● **Exercise requirements**:
Pictures stay out of the copy; set down each line of the listing below exactly.

● **Given data**:
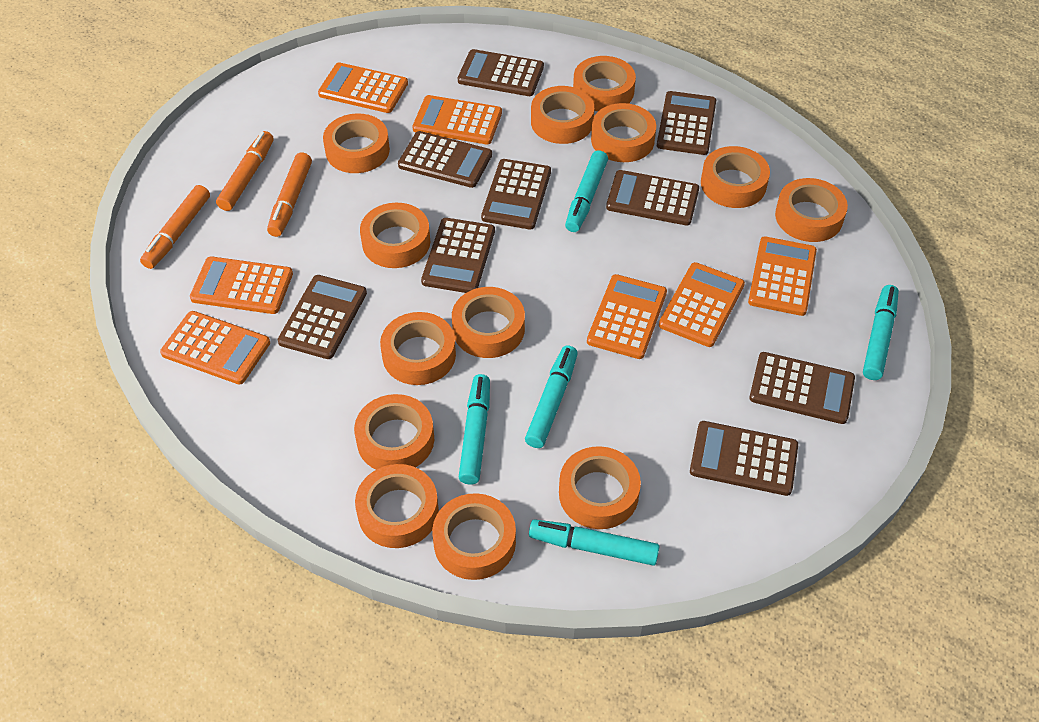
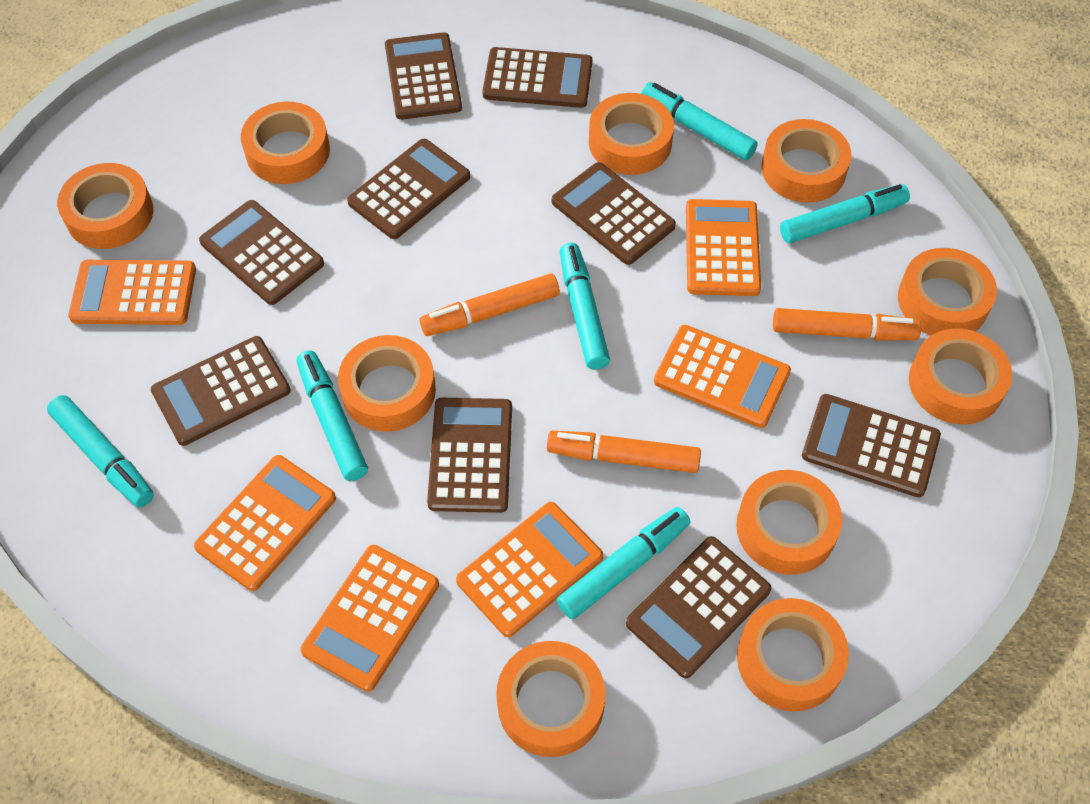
orange calculator: 7 -> 6
orange tape: 13 -> 10
turquoise marker: 5 -> 6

● **Task solution**:
orange calculator: 7 -> 6
orange tape: 13 -> 10
turquoise marker: 5 -> 6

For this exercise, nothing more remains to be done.